### Data for the task ###
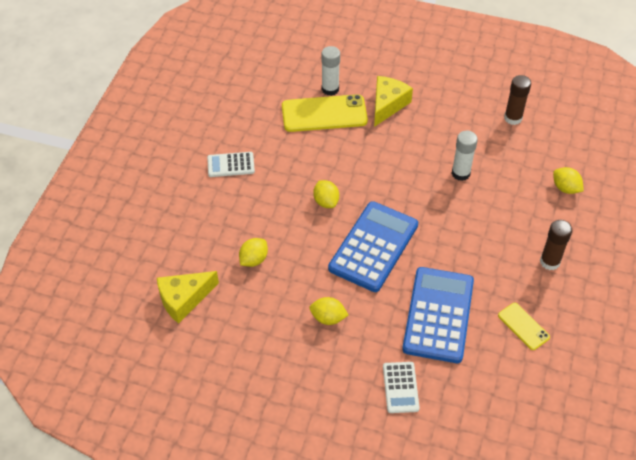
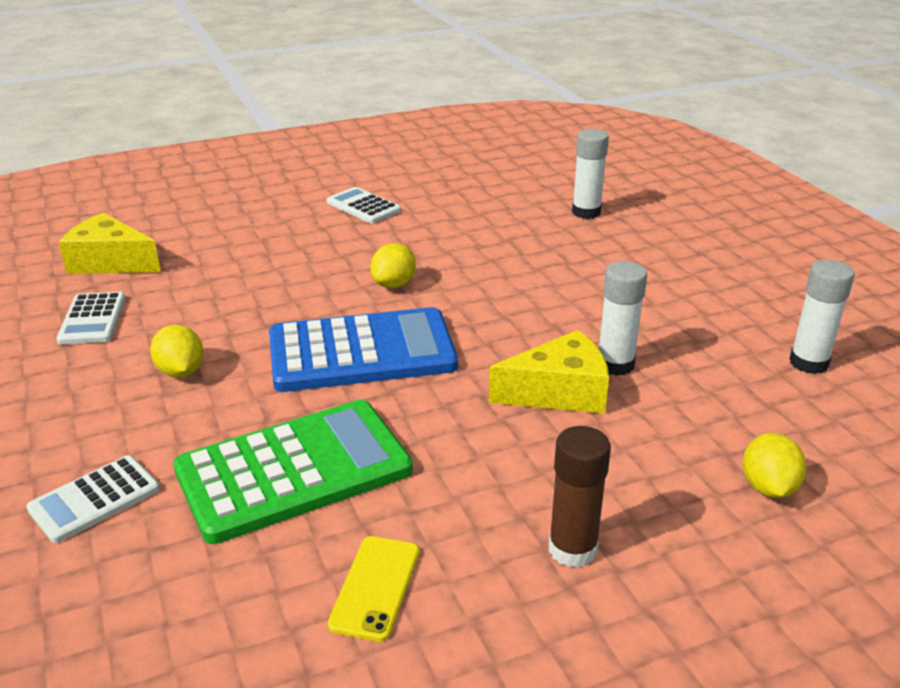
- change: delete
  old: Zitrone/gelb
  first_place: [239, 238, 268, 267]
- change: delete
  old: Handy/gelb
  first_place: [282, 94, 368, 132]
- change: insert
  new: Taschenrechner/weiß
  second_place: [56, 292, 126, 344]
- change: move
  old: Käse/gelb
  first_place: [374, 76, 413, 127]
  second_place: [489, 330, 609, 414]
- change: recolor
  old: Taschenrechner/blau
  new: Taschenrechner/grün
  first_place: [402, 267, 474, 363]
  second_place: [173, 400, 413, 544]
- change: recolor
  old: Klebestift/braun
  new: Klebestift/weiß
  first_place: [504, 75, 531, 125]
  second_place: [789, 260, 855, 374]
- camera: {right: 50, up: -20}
###
### Data for the task ###
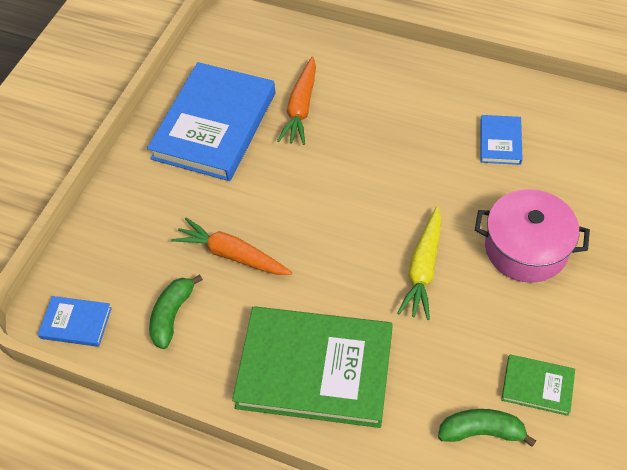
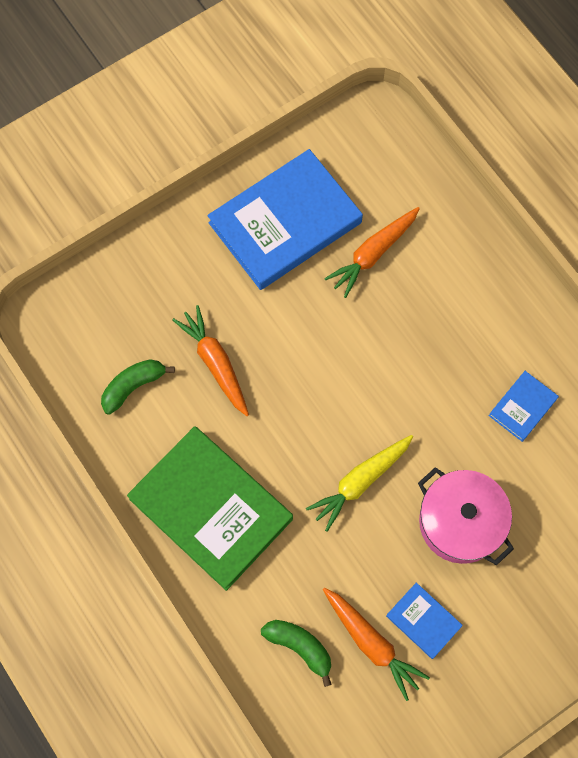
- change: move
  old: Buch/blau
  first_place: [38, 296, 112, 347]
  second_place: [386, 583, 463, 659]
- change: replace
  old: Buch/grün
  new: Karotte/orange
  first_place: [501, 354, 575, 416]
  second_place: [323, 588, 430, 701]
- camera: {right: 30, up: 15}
###
What to produce:
Among the lines above, find those containing the word "right" and copy each.

Response:
- camera: {right: 50, up: -20}
- camera: {right: 30, up: 15}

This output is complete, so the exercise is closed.